(Records for this task begins)

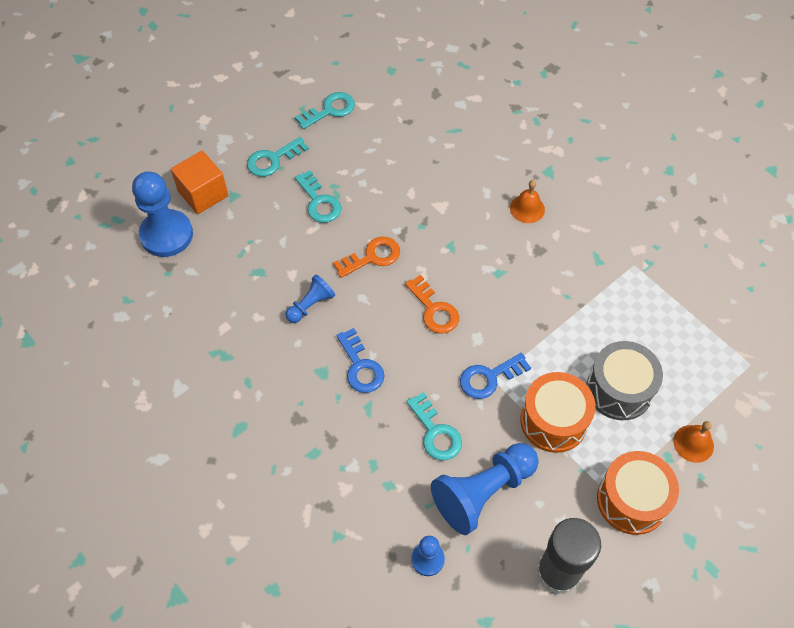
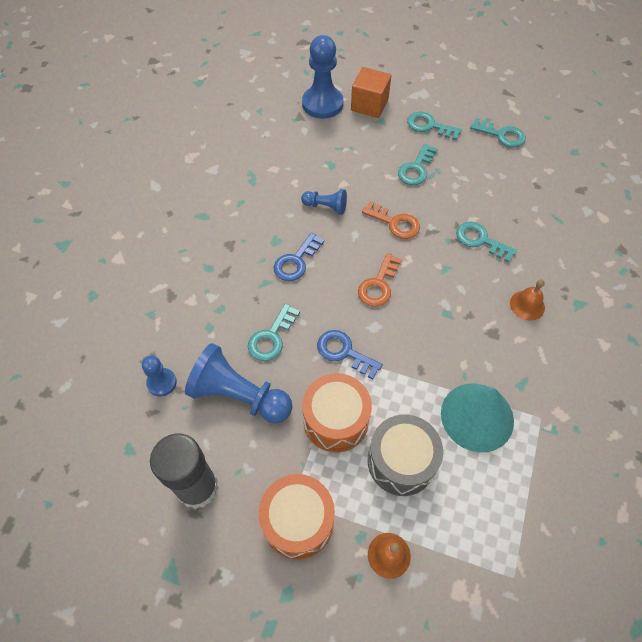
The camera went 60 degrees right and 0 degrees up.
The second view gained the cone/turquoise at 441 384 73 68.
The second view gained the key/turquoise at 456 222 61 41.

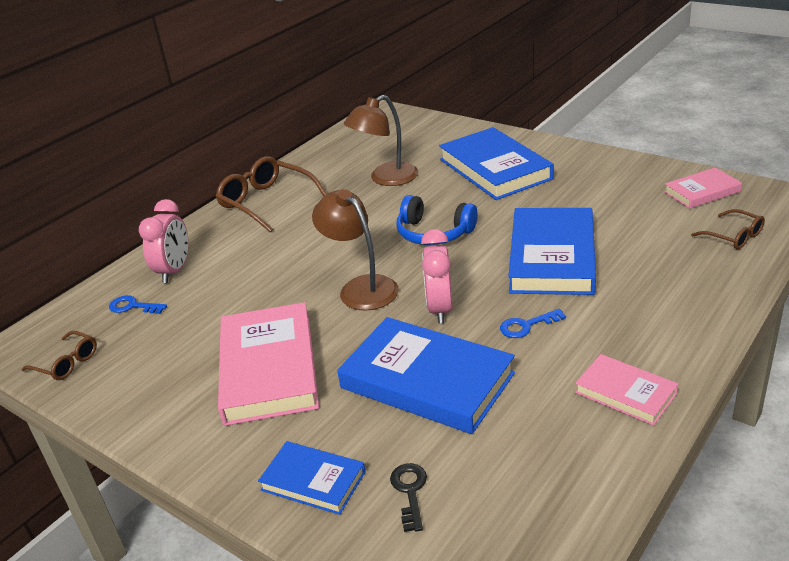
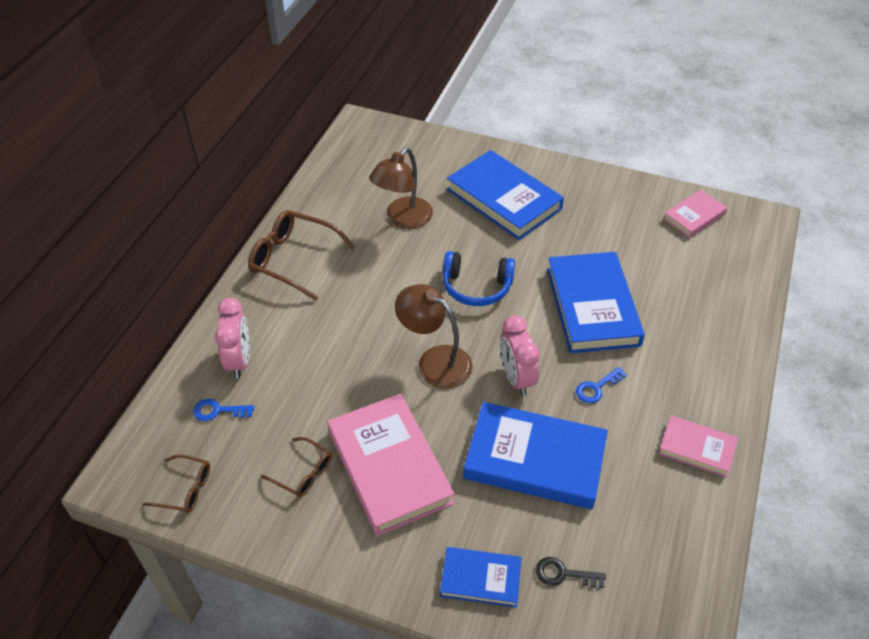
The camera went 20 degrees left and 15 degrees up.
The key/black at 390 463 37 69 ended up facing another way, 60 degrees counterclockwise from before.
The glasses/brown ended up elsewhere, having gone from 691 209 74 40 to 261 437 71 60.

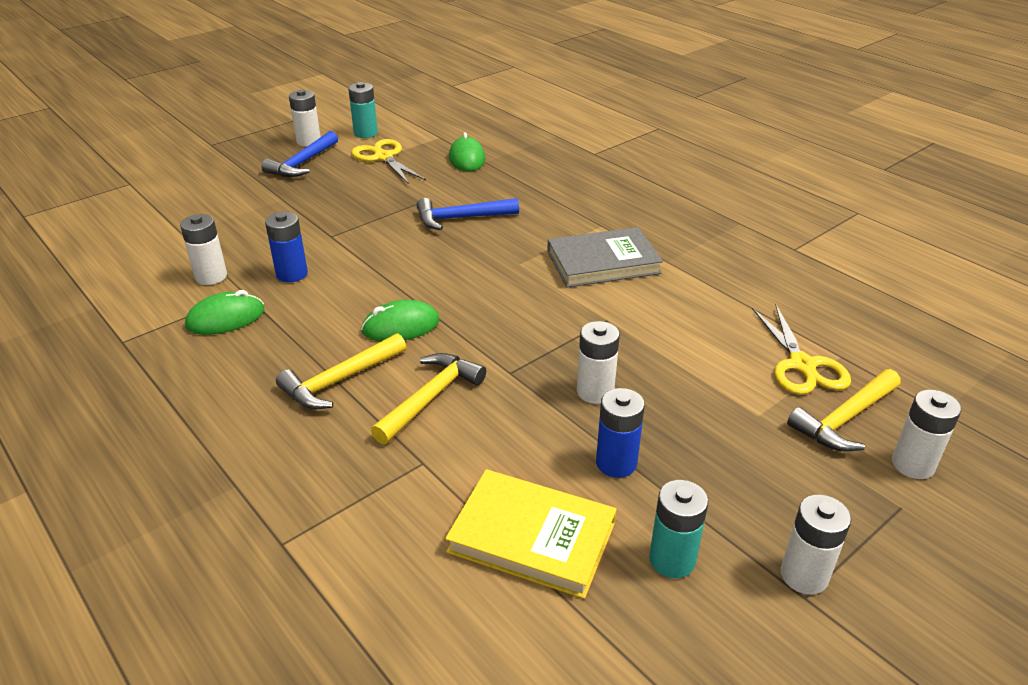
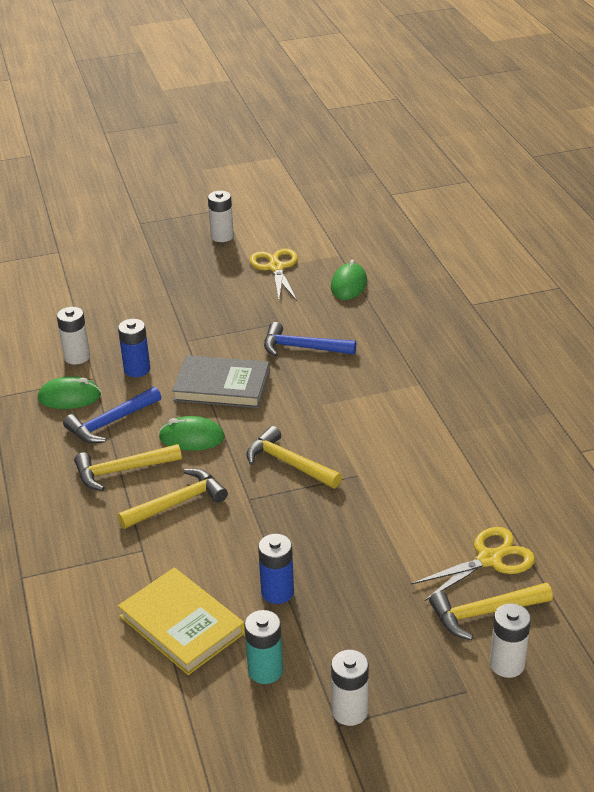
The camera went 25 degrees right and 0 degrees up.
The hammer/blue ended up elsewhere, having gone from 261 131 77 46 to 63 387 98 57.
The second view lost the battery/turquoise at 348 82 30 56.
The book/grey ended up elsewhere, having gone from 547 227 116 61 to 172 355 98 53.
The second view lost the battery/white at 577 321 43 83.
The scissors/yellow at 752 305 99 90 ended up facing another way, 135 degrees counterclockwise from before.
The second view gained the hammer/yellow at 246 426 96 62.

(Records for this task ends)

# Exercise instructions
Please copy the preceding records exactly and omit the images.

# Reply to the exercise
The camera went 60 degrees right and 0 degrees up.
The second view gained the cone/turquoise at 441 384 73 68.
The second view gained the key/turquoise at 456 222 61 41.

The camera went 20 degrees left and 15 degrees up.
The key/black at 390 463 37 69 ended up facing another way, 60 degrees counterclockwise from before.
The glasses/brown ended up elsewhere, having gone from 691 209 74 40 to 261 437 71 60.

The camera went 25 degrees right and 0 degrees up.
The hammer/blue ended up elsewhere, having gone from 261 131 77 46 to 63 387 98 57.
The second view lost the battery/turquoise at 348 82 30 56.
The book/grey ended up elsewhere, having gone from 547 227 116 61 to 172 355 98 53.
The second view lost the battery/white at 577 321 43 83.
The scissors/yellow at 752 305 99 90 ended up facing another way, 135 degrees counterclockwise from before.
The second view gained the hammer/yellow at 246 426 96 62.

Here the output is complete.